> _Extracted data_
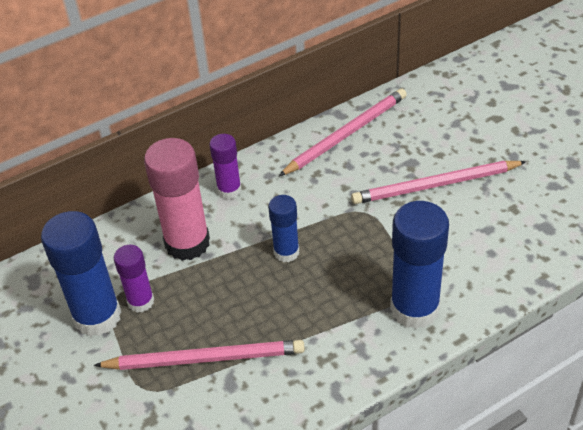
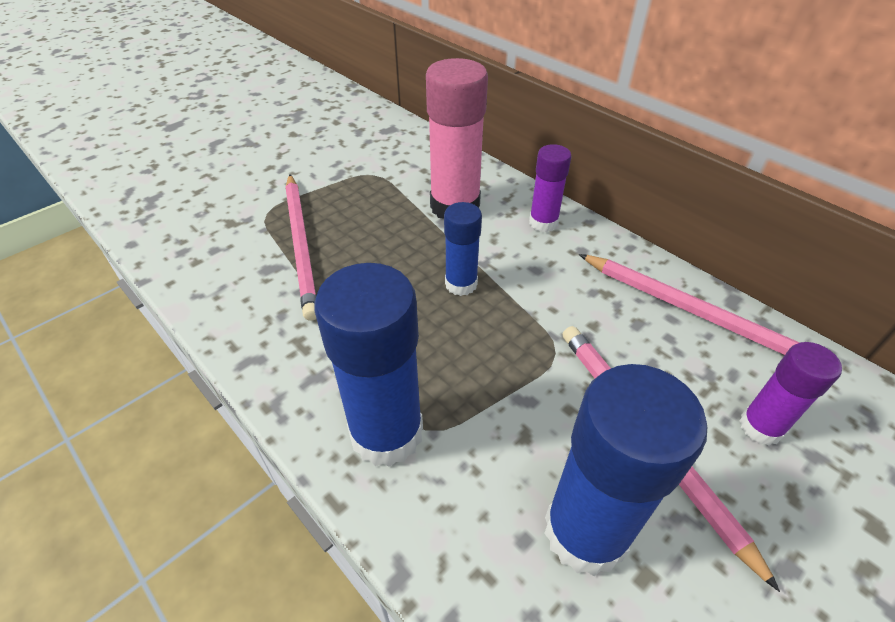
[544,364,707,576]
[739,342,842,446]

==

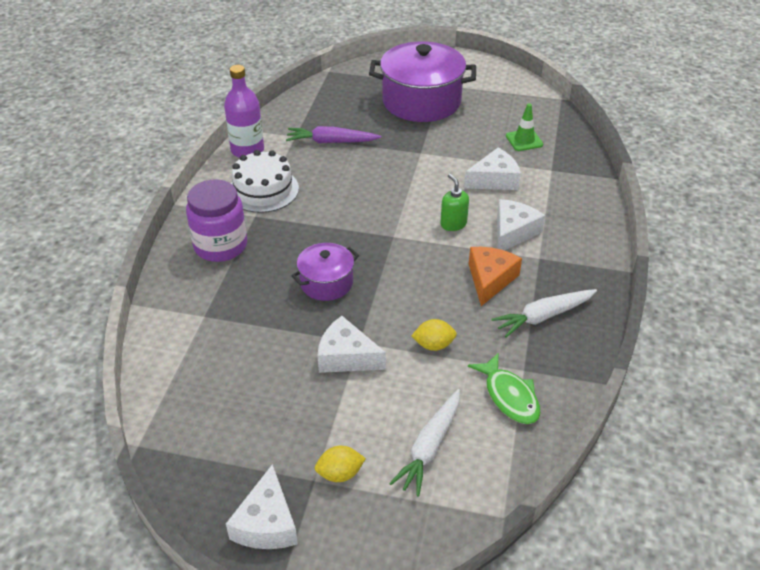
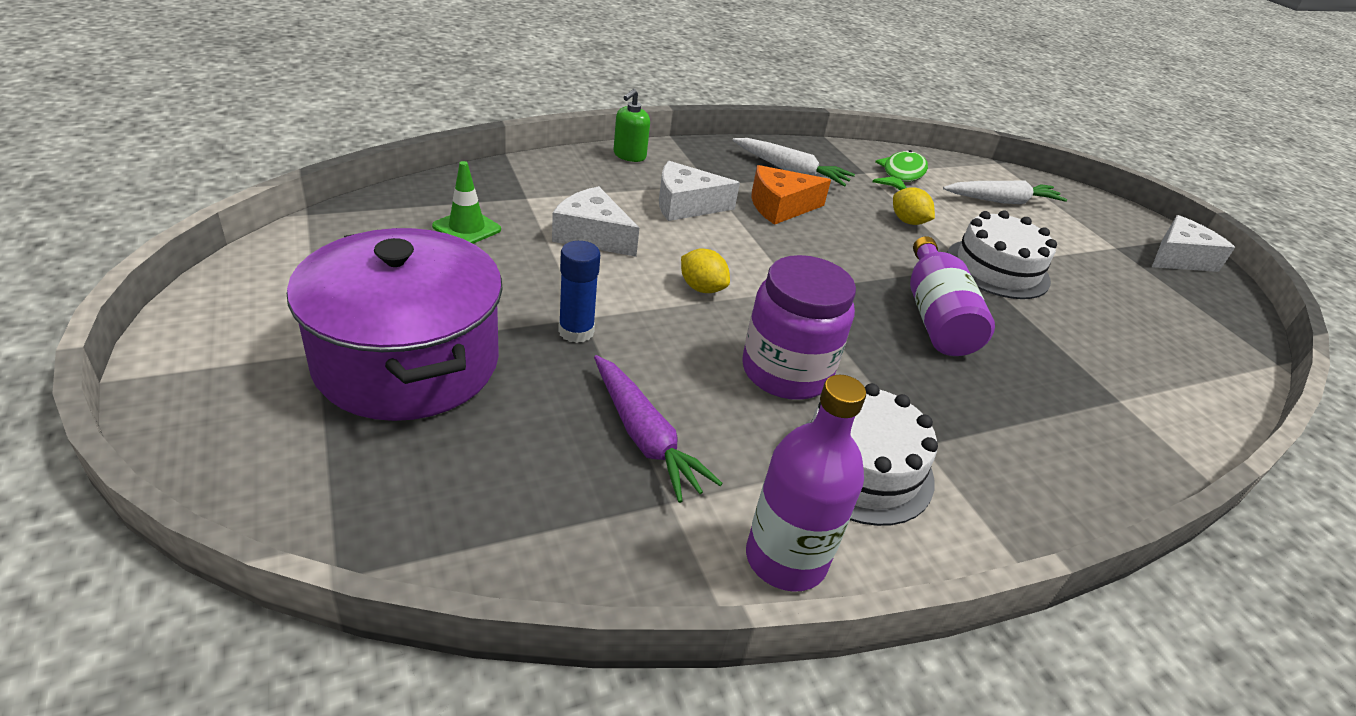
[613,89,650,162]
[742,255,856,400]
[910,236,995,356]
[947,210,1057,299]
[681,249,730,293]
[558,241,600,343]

...

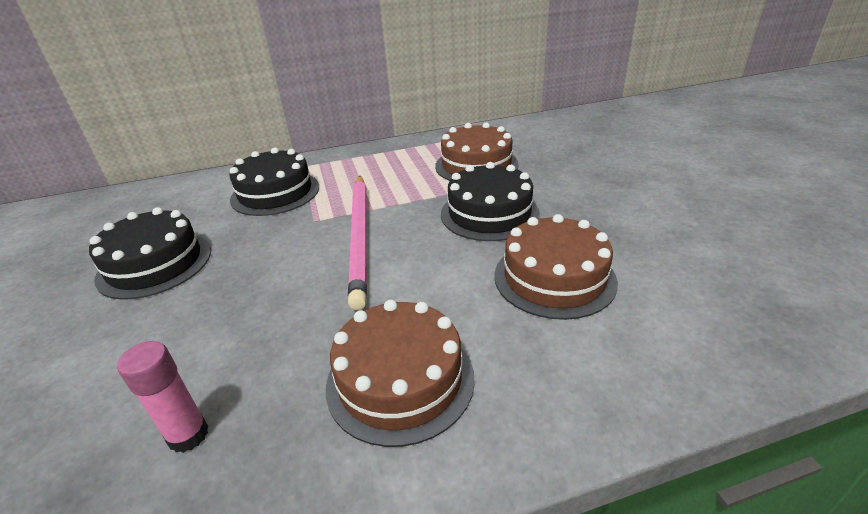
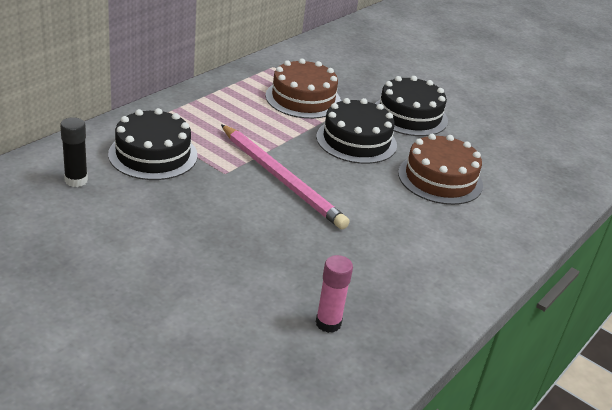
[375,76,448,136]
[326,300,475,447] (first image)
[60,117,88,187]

> _Task to carry out_
Repeat the entries above verbatim, but only from the line that has "[742,255,856,400]" down to the line that has "[558,241,600,343]", inclusive.

> _Exercise answer_
[742,255,856,400]
[910,236,995,356]
[947,210,1057,299]
[681,249,730,293]
[558,241,600,343]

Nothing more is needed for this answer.